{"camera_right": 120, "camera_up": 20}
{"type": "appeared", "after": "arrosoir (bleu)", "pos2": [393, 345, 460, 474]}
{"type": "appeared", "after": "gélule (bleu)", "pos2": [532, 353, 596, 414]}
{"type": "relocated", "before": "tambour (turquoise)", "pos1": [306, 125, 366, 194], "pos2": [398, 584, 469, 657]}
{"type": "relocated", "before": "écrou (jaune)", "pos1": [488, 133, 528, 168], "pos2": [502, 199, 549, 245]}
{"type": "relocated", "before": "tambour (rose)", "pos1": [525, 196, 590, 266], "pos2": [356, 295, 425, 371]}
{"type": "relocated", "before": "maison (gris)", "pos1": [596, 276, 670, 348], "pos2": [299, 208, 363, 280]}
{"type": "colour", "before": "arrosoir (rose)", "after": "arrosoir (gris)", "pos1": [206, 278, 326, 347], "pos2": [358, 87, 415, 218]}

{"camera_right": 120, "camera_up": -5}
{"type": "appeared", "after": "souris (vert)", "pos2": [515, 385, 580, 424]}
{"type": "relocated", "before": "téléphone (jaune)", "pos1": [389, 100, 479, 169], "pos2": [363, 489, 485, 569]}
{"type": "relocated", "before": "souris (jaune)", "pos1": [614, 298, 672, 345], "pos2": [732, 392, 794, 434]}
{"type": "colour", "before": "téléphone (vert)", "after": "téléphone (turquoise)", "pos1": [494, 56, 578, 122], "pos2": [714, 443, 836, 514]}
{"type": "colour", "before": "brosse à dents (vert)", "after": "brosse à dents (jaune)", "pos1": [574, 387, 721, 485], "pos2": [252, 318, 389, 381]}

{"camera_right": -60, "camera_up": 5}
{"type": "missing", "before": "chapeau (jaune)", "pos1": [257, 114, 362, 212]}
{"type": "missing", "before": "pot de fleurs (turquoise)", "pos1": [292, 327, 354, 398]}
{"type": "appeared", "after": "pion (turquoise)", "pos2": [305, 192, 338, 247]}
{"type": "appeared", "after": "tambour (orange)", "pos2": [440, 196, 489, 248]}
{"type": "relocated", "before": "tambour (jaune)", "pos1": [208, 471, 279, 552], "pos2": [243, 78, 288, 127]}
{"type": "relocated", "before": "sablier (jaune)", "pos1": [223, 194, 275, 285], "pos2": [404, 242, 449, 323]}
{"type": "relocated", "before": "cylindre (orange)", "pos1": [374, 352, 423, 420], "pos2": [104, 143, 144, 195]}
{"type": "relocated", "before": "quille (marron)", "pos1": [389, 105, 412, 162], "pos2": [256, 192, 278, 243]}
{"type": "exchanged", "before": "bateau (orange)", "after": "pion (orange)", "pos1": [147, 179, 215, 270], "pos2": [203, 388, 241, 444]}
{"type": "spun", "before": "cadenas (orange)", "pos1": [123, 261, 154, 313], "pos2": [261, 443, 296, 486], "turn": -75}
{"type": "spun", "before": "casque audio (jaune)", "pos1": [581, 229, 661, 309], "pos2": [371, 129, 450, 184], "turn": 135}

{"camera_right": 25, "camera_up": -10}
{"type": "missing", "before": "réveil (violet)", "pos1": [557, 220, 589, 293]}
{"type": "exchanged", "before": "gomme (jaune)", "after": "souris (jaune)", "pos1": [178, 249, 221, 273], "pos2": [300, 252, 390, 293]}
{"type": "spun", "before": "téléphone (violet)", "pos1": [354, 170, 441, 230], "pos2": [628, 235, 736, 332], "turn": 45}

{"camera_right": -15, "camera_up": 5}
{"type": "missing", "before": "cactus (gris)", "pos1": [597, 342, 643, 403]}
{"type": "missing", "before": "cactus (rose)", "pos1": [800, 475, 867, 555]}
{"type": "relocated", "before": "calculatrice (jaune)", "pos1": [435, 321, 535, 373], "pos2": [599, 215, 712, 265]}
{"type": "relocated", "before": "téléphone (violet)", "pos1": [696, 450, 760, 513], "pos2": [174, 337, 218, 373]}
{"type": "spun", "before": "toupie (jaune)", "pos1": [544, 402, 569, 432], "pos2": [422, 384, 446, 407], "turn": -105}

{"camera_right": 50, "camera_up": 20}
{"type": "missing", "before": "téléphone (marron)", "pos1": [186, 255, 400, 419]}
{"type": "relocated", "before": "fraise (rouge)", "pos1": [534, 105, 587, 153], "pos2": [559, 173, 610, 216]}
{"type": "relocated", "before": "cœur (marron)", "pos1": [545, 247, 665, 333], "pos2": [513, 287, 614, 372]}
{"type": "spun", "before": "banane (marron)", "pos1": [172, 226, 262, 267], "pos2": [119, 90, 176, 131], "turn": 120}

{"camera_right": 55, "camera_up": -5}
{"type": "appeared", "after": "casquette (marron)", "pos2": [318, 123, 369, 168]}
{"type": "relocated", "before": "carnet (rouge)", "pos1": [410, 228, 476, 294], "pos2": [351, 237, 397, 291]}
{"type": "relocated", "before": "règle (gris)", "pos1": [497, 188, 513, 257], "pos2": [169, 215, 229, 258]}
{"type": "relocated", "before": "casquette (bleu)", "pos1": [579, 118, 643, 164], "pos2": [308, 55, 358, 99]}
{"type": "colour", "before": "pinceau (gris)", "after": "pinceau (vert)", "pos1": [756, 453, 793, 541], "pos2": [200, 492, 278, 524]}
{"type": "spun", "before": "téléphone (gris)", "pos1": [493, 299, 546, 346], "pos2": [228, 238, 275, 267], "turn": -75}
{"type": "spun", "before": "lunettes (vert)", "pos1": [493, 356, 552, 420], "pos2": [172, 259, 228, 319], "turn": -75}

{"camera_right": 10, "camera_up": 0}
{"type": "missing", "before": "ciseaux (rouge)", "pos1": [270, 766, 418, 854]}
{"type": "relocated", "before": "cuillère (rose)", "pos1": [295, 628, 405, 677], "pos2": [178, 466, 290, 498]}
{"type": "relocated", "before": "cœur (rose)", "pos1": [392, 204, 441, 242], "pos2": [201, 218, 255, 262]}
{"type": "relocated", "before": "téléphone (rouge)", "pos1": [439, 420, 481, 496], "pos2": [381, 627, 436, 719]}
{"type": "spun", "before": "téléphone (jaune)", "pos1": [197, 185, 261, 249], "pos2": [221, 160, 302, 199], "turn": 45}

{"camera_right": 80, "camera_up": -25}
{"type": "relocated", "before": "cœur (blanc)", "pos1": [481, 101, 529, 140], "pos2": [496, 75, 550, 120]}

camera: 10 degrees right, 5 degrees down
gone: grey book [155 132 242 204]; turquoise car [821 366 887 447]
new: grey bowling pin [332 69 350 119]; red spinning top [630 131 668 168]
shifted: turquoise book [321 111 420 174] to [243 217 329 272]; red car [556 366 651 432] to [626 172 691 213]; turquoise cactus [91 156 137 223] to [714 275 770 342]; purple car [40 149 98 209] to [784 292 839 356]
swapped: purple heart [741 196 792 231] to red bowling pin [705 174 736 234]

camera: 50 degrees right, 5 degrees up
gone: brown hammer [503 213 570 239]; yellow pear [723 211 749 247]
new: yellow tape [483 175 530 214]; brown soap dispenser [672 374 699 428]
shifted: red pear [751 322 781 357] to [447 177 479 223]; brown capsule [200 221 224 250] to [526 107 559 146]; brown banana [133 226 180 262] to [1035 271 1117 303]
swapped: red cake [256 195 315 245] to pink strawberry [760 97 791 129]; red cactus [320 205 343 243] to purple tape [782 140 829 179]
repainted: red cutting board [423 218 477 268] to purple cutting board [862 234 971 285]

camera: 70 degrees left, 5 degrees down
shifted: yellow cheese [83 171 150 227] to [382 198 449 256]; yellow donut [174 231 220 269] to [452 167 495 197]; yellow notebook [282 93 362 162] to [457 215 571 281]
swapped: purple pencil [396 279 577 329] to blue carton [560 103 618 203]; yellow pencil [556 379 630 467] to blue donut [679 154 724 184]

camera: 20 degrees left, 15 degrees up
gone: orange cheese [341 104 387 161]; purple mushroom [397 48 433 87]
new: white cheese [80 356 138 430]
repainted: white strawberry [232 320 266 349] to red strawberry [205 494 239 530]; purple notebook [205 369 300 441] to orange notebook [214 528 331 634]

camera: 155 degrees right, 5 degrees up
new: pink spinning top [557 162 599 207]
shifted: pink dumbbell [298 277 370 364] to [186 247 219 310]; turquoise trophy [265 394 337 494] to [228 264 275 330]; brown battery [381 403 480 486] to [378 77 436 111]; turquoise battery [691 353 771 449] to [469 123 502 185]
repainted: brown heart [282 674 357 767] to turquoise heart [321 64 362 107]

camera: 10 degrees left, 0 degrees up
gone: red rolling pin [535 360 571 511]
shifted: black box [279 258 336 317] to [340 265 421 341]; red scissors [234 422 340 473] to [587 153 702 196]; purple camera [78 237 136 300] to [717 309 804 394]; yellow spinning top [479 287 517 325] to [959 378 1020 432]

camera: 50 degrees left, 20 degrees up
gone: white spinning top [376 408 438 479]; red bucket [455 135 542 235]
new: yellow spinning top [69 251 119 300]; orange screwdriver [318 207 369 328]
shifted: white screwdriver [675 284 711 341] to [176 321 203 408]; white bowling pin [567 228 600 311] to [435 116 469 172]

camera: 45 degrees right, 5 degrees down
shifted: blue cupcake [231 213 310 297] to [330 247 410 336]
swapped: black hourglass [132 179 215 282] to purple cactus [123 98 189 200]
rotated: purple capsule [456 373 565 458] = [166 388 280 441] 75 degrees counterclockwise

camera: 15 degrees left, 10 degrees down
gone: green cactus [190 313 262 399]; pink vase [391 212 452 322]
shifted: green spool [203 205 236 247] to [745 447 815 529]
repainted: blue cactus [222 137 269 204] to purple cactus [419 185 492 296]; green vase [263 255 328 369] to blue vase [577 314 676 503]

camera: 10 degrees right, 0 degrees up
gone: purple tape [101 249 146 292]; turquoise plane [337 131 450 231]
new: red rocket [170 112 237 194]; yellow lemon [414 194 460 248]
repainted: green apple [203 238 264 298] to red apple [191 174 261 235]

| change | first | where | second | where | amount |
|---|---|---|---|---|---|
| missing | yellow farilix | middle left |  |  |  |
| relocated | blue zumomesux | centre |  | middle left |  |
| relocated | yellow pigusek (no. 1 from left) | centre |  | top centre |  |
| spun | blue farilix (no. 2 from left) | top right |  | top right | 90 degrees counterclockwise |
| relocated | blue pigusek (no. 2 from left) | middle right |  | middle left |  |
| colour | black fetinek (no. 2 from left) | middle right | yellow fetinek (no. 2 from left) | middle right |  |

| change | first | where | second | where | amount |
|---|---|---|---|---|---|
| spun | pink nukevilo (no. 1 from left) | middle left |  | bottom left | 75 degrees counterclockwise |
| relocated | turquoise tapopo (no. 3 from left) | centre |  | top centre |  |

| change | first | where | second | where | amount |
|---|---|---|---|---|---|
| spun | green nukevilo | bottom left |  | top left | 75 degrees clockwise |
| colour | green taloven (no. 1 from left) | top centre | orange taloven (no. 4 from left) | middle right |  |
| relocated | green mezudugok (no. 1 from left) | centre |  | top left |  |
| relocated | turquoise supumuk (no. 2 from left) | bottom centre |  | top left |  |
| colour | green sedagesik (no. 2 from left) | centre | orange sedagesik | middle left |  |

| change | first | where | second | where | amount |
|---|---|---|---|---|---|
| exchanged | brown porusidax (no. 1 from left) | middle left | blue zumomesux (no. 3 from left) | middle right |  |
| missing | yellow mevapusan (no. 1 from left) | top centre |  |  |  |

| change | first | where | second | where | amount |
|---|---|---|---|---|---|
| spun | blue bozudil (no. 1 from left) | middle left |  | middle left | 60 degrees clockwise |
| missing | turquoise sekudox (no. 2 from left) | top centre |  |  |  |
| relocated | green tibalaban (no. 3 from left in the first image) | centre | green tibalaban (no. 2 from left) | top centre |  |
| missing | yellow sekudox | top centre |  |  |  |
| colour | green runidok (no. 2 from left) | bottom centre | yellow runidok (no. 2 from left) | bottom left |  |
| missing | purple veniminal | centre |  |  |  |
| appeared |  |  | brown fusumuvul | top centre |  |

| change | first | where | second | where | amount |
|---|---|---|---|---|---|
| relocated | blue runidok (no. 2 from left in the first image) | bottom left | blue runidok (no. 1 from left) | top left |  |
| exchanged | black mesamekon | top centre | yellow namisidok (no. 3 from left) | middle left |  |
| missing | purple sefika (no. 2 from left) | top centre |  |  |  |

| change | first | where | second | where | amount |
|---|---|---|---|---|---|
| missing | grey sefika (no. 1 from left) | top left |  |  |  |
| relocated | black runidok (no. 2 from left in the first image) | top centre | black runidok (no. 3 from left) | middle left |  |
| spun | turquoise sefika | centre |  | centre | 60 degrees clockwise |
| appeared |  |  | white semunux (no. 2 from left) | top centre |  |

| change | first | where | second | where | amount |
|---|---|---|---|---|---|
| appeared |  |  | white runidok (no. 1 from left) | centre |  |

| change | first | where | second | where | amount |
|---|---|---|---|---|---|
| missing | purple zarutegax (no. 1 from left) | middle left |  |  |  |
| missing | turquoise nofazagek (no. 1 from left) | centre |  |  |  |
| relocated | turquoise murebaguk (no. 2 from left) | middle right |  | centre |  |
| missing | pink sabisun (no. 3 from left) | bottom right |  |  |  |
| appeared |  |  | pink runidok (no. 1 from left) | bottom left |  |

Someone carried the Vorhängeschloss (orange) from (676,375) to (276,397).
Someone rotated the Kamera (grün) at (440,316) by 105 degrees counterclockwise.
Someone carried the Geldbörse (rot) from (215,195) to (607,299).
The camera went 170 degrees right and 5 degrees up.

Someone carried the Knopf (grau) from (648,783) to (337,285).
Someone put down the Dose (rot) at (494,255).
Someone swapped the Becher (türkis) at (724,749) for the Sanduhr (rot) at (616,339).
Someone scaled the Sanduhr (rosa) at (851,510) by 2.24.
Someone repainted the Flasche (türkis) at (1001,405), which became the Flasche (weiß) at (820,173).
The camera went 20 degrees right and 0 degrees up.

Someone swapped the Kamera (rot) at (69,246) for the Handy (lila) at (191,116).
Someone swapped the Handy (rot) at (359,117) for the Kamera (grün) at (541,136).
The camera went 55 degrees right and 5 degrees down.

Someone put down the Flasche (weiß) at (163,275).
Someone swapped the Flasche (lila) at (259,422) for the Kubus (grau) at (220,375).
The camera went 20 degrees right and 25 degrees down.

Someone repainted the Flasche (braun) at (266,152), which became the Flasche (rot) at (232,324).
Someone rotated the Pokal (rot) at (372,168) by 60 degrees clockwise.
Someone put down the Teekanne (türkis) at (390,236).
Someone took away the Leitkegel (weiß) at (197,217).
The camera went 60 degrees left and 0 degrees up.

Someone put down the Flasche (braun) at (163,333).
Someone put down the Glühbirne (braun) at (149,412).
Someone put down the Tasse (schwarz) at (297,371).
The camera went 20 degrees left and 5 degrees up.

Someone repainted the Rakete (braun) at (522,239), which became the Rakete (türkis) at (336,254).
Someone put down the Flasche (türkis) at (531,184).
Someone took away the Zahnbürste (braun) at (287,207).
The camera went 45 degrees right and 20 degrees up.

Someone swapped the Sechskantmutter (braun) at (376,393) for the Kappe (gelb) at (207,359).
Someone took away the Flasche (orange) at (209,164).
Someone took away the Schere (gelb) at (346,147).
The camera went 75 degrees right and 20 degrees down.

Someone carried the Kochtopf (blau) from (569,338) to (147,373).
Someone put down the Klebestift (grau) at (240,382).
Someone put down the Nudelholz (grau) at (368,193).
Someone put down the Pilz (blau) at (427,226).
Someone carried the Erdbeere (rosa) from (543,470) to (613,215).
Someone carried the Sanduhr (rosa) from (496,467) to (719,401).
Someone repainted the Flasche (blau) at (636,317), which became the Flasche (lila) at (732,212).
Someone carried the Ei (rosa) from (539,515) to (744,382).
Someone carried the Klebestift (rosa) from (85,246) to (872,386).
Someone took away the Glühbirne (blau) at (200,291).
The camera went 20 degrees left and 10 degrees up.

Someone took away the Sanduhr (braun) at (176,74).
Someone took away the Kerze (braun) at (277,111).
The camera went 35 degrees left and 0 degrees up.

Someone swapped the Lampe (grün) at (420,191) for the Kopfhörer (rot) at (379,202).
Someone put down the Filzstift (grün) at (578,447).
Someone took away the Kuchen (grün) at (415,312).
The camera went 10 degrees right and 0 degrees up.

++++++++++++++++++++

*Assignment*:
From the listing above, return the lines starting at the one with "Someone rotated the Kamera" and ending at the one with "Someone carried the Geldbörse", both kept, exactly as they appear and nothing more.

*Response to the task*:
Someone rotated the Kamera (grün) at (440,316) by 105 degrees counterclockwise.
Someone carried the Geldbörse (rot) from (215,195) to (607,299).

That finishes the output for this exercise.